• Data shown
Start of Block
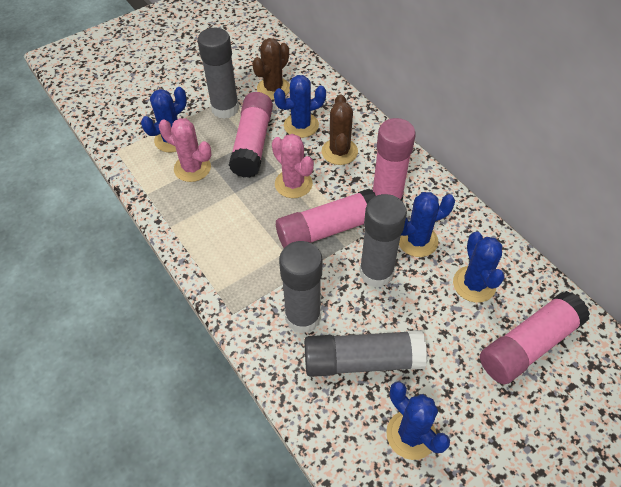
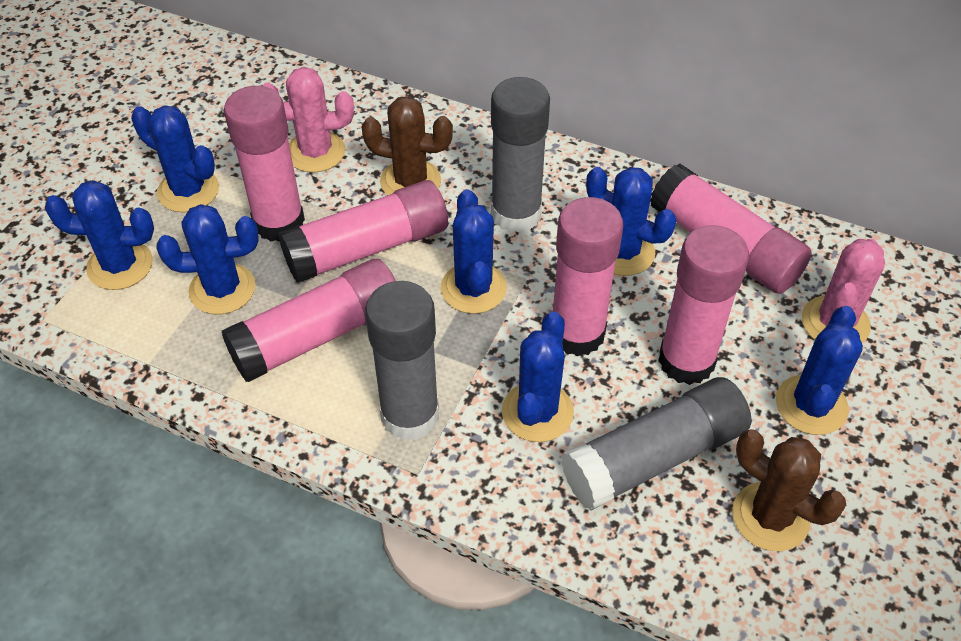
blue cactus: 5 -> 7
grey glue stick: 4 -> 3
pink glue stick: 4 -> 6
End of Block
• Description of the task
Omit the pictures and output all of the other material exactly.

• Response area
blue cactus: 5 -> 7
grey glue stick: 4 -> 3
pink glue stick: 4 -> 6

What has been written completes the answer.